-- START Provided records --

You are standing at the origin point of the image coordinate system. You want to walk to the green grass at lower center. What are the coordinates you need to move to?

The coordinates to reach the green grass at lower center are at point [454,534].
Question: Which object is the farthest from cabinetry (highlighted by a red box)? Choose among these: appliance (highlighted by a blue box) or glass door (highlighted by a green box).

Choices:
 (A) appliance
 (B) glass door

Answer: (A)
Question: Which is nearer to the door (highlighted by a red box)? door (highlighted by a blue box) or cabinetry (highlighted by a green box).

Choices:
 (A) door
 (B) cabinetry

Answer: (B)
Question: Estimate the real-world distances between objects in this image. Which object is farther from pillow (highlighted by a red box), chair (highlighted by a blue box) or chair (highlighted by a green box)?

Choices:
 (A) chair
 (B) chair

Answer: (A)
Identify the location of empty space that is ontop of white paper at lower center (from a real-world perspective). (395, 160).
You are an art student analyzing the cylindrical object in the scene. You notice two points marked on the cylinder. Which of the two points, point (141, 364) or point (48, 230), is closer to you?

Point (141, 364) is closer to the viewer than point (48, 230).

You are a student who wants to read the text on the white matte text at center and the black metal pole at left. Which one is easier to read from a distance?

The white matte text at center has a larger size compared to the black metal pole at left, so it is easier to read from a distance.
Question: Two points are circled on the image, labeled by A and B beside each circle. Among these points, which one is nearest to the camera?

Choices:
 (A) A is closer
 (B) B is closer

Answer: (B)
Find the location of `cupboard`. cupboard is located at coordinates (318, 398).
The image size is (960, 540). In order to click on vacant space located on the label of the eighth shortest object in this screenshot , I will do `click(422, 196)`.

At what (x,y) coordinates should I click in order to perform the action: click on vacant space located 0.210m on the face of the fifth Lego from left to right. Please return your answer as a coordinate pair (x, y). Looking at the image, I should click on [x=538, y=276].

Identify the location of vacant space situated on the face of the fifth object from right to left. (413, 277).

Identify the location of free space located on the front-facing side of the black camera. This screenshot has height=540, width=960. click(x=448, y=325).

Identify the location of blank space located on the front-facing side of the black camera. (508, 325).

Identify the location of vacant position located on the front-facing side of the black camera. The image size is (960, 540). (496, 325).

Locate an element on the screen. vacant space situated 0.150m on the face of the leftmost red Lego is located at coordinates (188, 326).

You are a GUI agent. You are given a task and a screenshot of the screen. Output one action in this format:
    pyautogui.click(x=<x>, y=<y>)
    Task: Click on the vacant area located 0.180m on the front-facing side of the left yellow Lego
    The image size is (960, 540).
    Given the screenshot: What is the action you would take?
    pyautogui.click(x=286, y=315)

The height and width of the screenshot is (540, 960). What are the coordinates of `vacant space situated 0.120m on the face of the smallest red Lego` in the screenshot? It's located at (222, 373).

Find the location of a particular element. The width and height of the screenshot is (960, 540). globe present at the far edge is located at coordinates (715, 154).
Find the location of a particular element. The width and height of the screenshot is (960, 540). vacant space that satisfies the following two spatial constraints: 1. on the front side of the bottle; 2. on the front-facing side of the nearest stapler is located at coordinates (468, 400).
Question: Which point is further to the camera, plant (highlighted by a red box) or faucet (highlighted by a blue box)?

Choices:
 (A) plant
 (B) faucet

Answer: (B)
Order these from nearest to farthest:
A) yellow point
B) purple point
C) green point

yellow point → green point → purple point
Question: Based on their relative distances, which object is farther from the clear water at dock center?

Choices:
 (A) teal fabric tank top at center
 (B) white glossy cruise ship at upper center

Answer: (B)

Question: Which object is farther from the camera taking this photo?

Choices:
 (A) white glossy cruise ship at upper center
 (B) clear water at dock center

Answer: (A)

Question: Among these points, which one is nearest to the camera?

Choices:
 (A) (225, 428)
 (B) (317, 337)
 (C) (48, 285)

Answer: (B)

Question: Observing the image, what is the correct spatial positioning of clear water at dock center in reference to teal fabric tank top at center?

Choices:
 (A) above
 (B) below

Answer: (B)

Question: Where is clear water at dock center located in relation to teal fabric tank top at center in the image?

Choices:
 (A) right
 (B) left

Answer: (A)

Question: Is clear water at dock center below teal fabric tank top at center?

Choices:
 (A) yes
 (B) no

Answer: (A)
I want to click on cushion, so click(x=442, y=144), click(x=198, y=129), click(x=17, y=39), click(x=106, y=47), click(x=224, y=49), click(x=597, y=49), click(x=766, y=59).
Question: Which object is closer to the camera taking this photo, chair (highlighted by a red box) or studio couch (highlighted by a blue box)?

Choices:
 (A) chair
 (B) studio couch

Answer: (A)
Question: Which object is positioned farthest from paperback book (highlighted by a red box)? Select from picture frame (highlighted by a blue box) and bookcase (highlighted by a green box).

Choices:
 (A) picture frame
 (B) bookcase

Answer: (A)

-- END Provided records --

What is needed> Copy the data above word for word, beginning with the line containing "Identify the location of vacant space" and ending after the line containing "Question: Based on".

Written response>
Identify the location of vacant space situated on the face of the fifth object from right to left. (413, 277).

Identify the location of free space located on the front-facing side of the black camera. This screenshot has height=540, width=960. click(x=448, y=325).

Identify the location of blank space located on the front-facing side of the black camera. (508, 325).

Identify the location of vacant position located on the front-facing side of the black camera. The image size is (960, 540). (496, 325).

Locate an element on the screen. vacant space situated 0.150m on the face of the leftmost red Lego is located at coordinates (188, 326).

You are a GUI agent. You are given a task and a screenshot of the screen. Output one action in this format:
    pyautogui.click(x=<x>, y=<y>)
    Task: Click on the vacant area located 0.180m on the front-facing side of the left yellow Lego
    The image size is (960, 540).
    Given the screenshot: What is the action you would take?
    pyautogui.click(x=286, y=315)

The height and width of the screenshot is (540, 960). What are the coordinates of `vacant space situated 0.120m on the face of the smallest red Lego` in the screenshot? It's located at (222, 373).

Find the location of a particular element. The width and height of the screenshot is (960, 540). globe present at the far edge is located at coordinates (715, 154).
Find the location of a particular element. The width and height of the screenshot is (960, 540). vacant space that satisfies the following two spatial constraints: 1. on the front side of the bottle; 2. on the front-facing side of the nearest stapler is located at coordinates (468, 400).
Question: Which point is further to the camera, plant (highlighted by a red box) or faucet (highlighted by a blue box)?

Choices:
 (A) plant
 (B) faucet

Answer: (B)
Order these from nearest to farthest:
A) yellow point
B) purple point
C) green point

yellow point → green point → purple point
Question: Based on their relative distances, which object is farther from the clear water at dock center?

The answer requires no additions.